### DATA EXTRACT

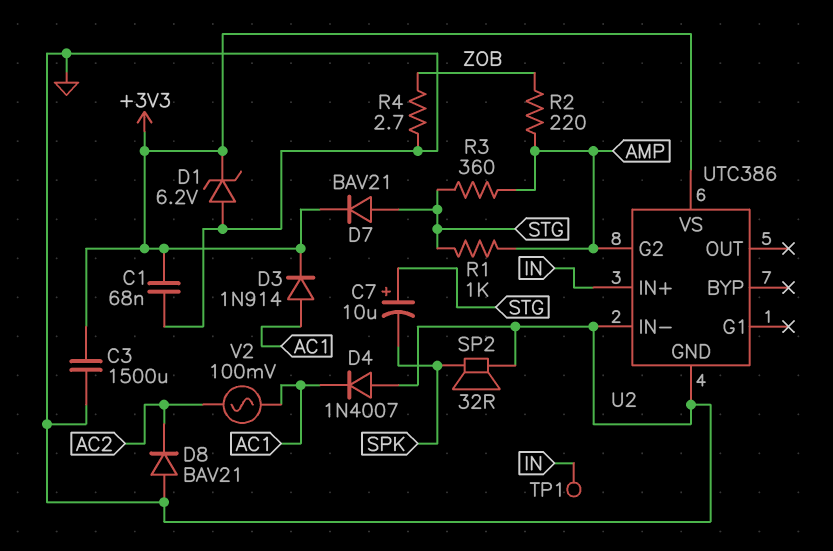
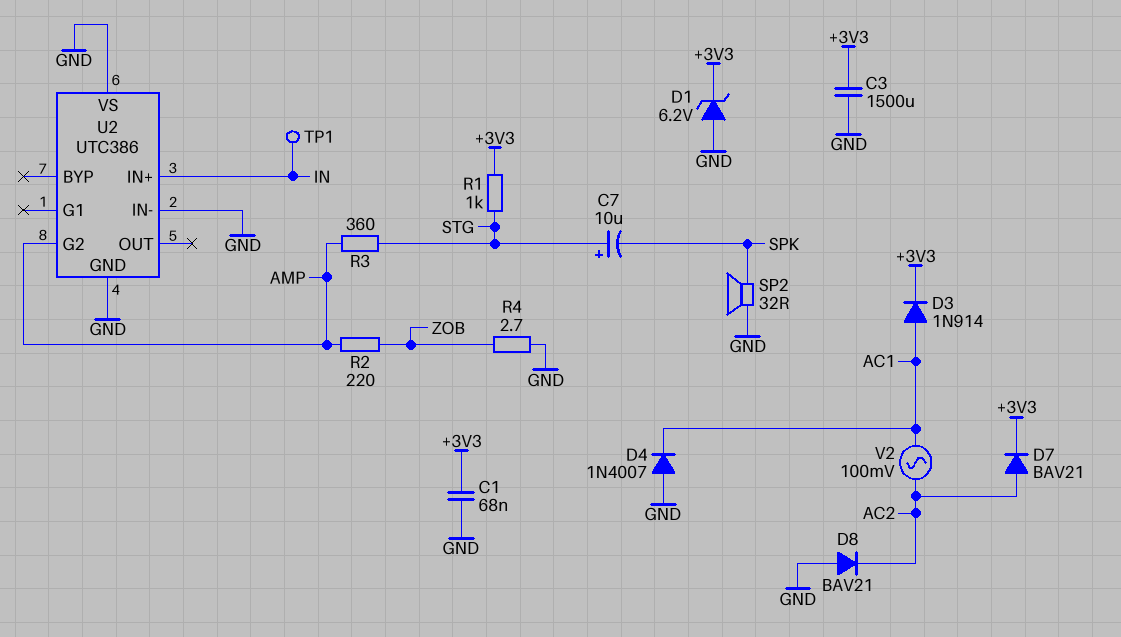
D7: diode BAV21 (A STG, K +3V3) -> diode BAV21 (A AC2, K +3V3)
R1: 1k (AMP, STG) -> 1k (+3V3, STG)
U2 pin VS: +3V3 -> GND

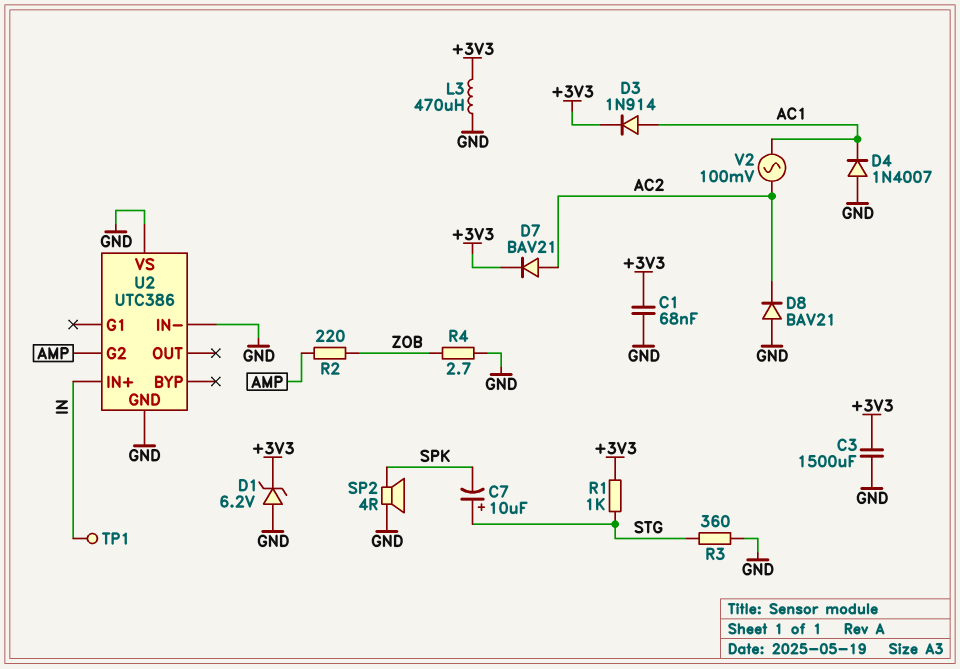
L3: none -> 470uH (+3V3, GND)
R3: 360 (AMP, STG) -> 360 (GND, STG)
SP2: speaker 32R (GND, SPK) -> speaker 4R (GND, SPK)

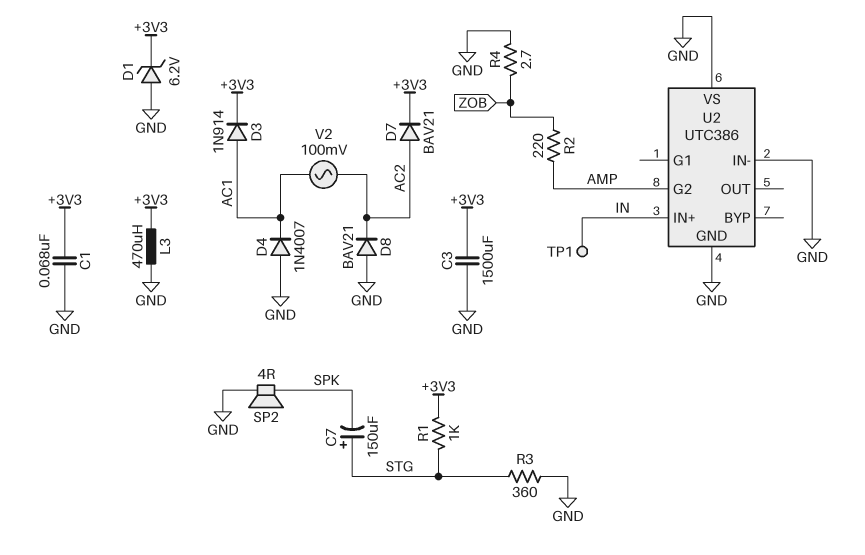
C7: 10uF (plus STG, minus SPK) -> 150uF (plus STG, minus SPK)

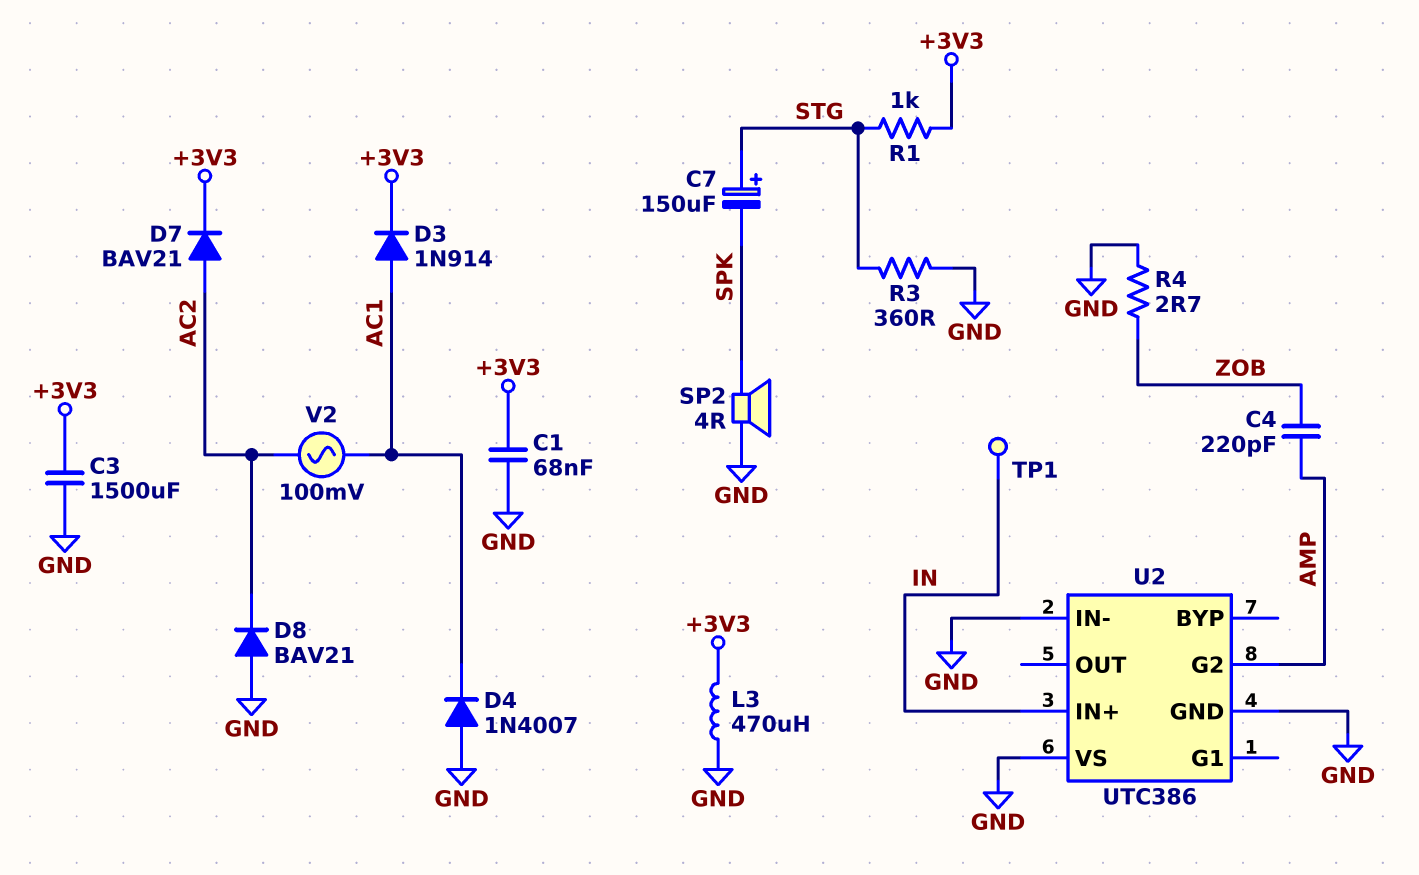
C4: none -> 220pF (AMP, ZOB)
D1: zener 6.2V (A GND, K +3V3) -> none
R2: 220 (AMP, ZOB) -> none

### WORK INSTRUCTIONS
The answer must be an exact copy of the lines from the one with "R1: 1k (AMP, STG) -> 1k (+3V3, STG)" through the final line above, both ends included, and nothing else; pictures stay out.

### TASK RESPONSE
R1: 1k (AMP, STG) -> 1k (+3V3, STG)
U2 pin VS: +3V3 -> GND

L3: none -> 470uH (+3V3, GND)
R3: 360 (AMP, STG) -> 360 (GND, STG)
SP2: speaker 32R (GND, SPK) -> speaker 4R (GND, SPK)

C7: 10uF (plus STG, minus SPK) -> 150uF (plus STG, minus SPK)

C4: none -> 220pF (AMP, ZOB)
D1: zener 6.2V (A GND, K +3V3) -> none
R2: 220 (AMP, ZOB) -> none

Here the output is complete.